» **Task objective**: Word for word, copy the listing below and leave out its images.

### Data extracts ###

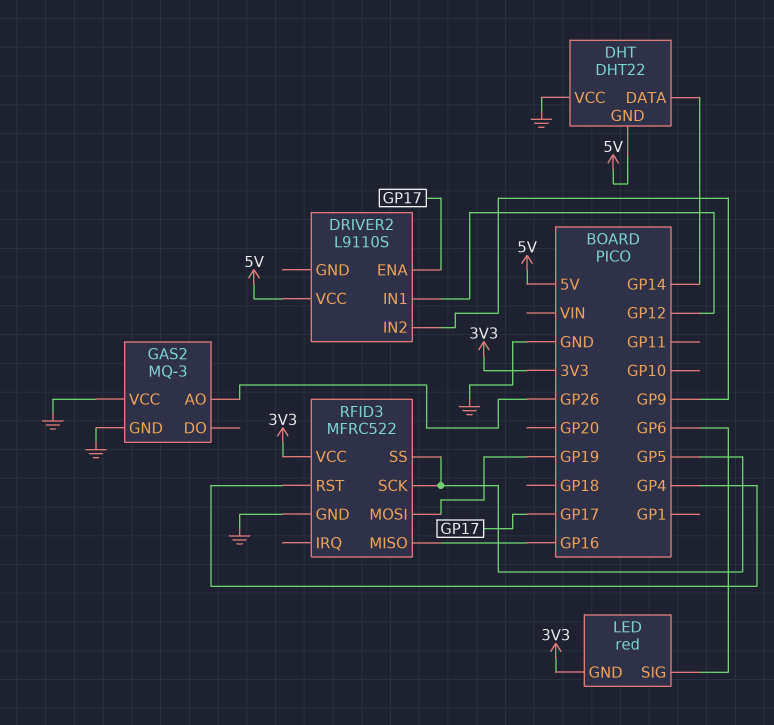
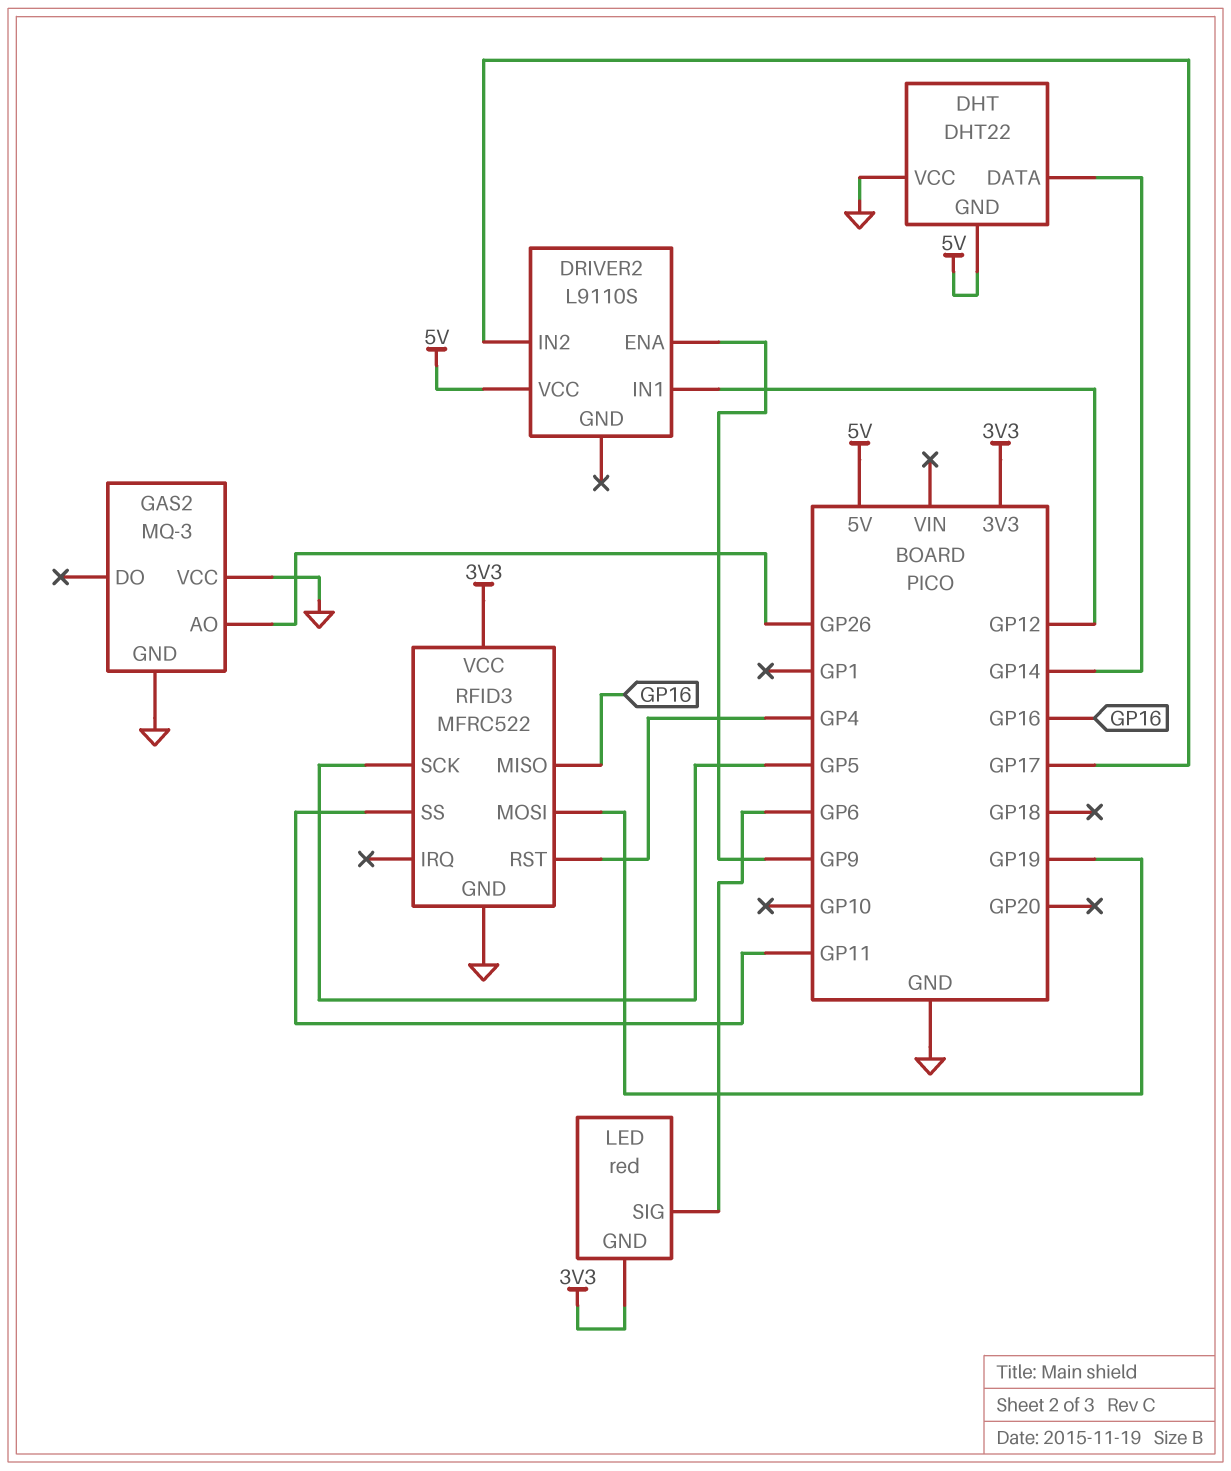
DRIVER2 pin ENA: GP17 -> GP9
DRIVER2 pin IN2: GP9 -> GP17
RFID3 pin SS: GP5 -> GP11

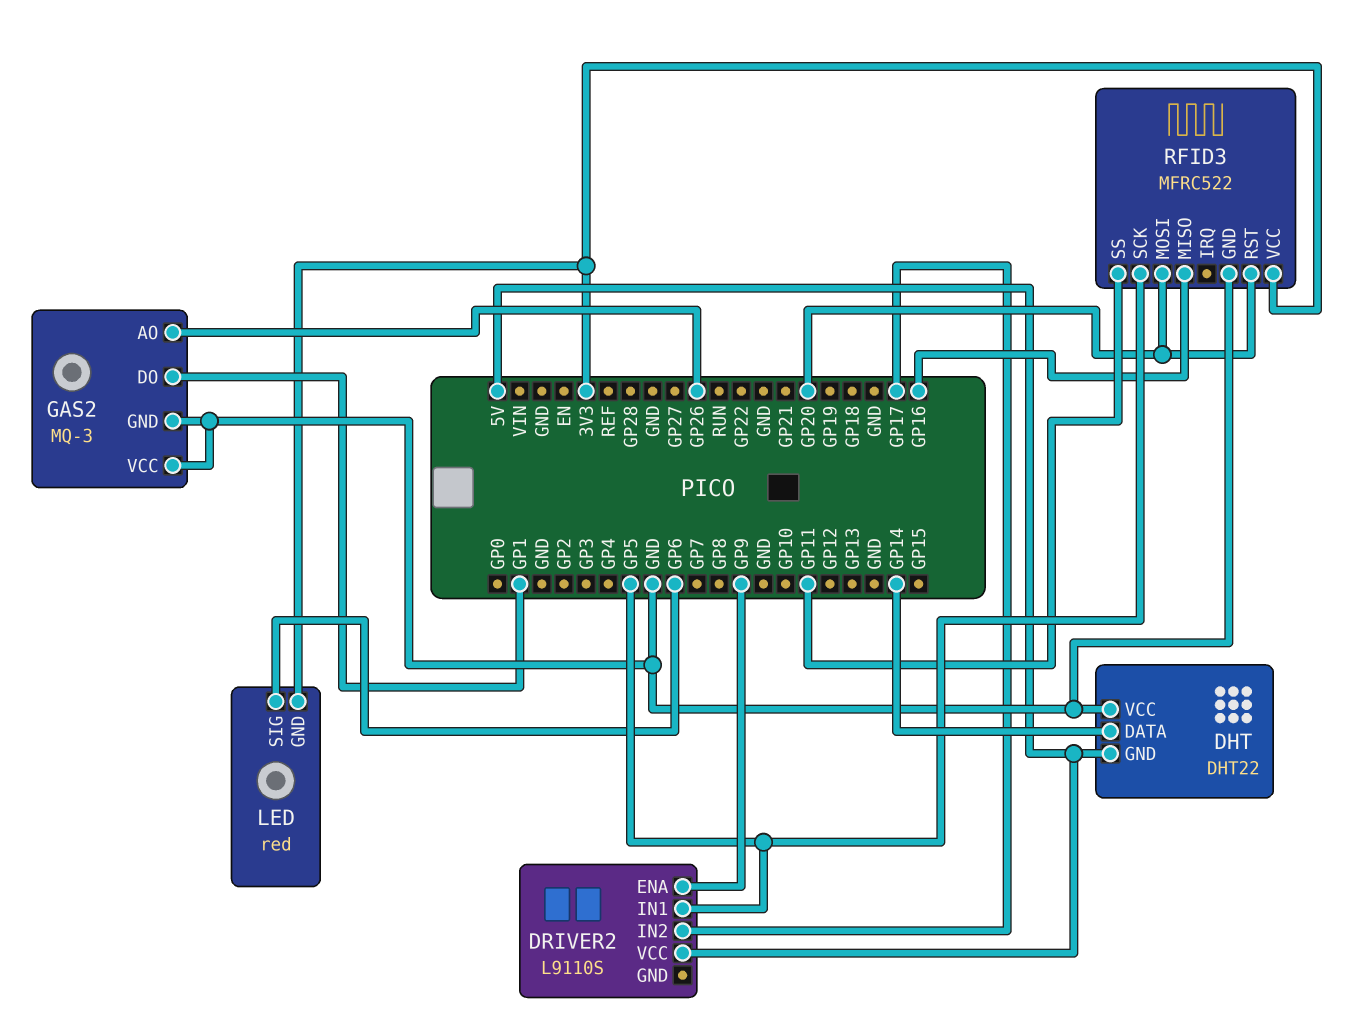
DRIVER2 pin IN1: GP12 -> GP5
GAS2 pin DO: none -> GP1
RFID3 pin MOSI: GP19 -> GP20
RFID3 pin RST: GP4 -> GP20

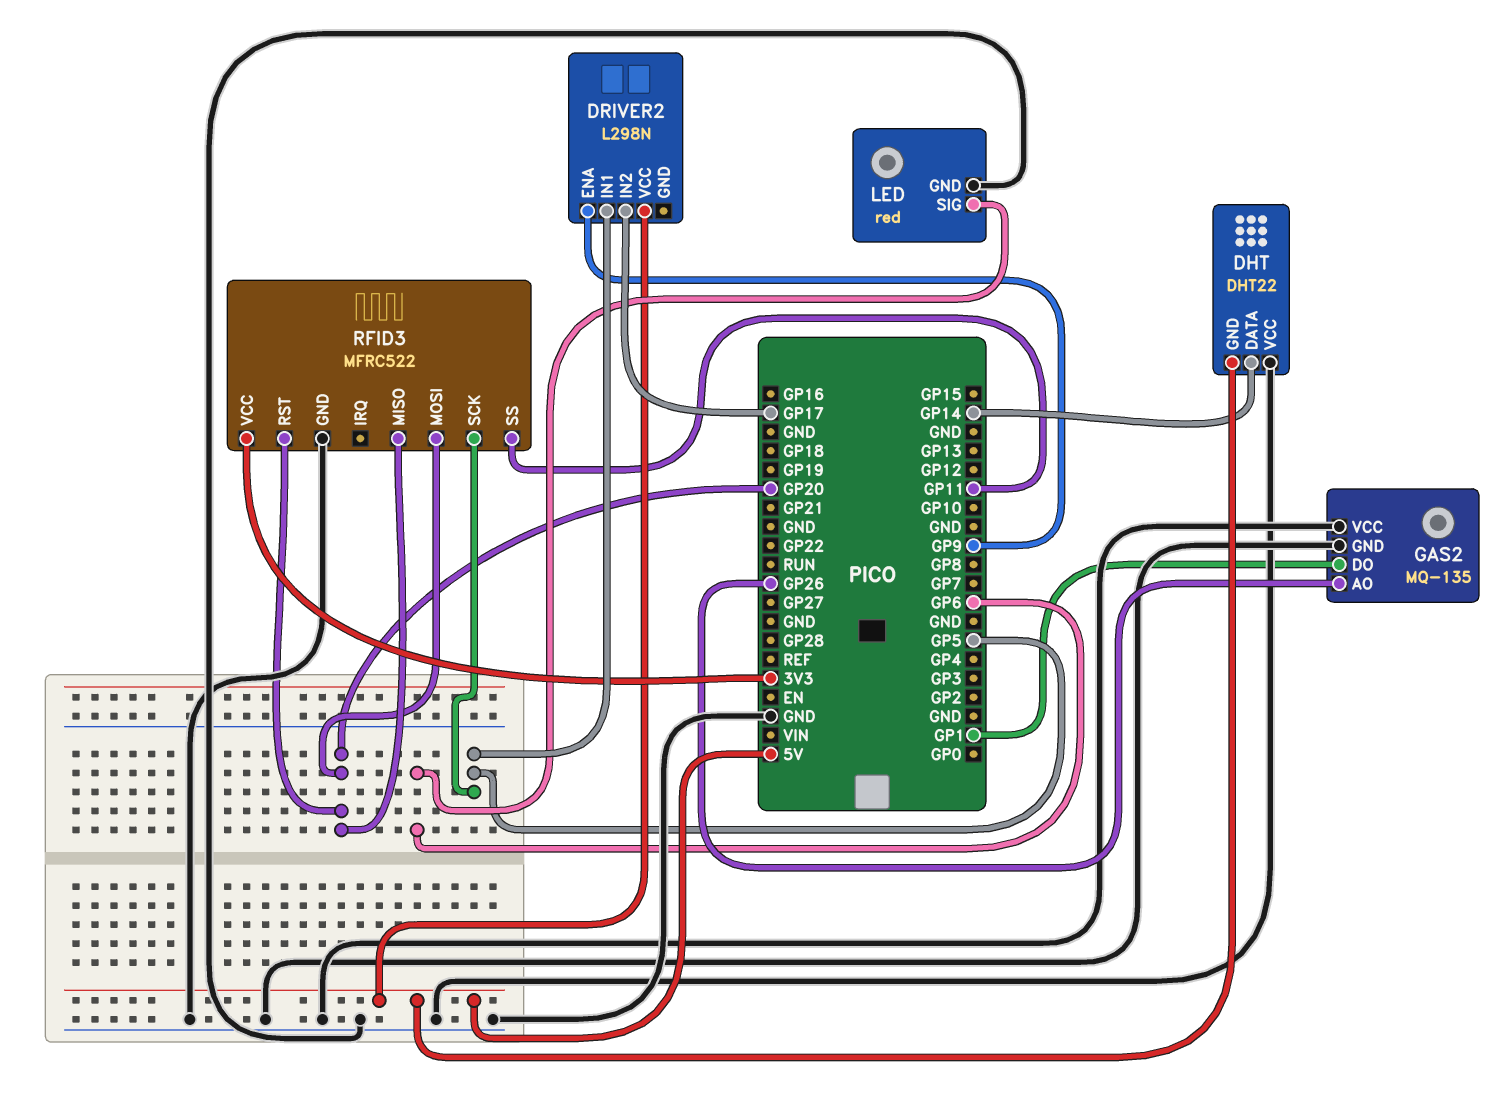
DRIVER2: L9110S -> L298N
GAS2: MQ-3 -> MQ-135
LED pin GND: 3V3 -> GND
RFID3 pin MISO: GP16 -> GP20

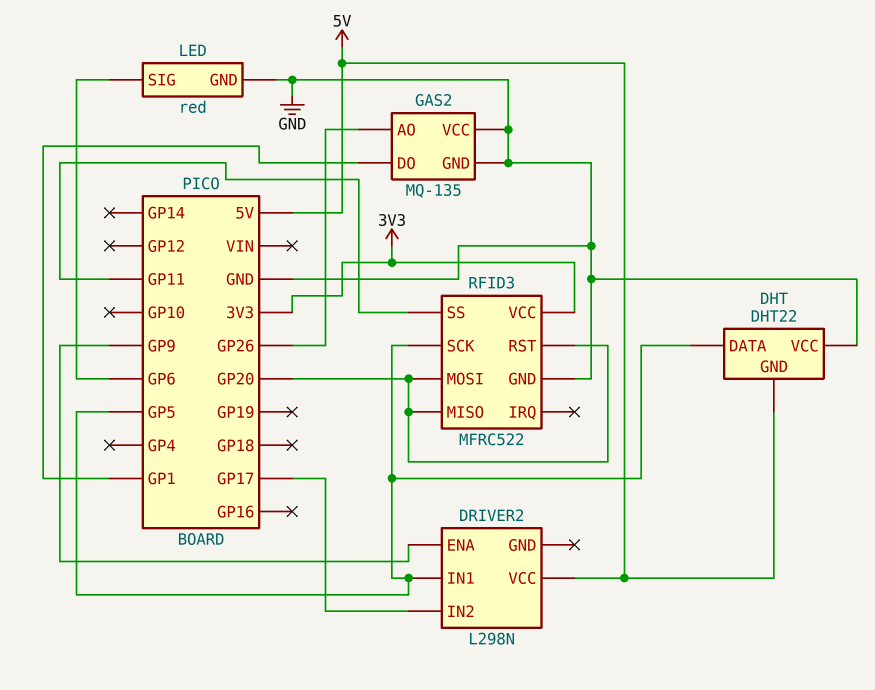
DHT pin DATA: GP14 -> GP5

###

» **Answer to the problem**:
DRIVER2 pin ENA: GP17 -> GP9
DRIVER2 pin IN2: GP9 -> GP17
RFID3 pin SS: GP5 -> GP11

DRIVER2 pin IN1: GP12 -> GP5
GAS2 pin DO: none -> GP1
RFID3 pin MOSI: GP19 -> GP20
RFID3 pin RST: GP4 -> GP20

DRIVER2: L9110S -> L298N
GAS2: MQ-3 -> MQ-135
LED pin GND: 3V3 -> GND
RFID3 pin MISO: GP16 -> GP20

DHT pin DATA: GP14 -> GP5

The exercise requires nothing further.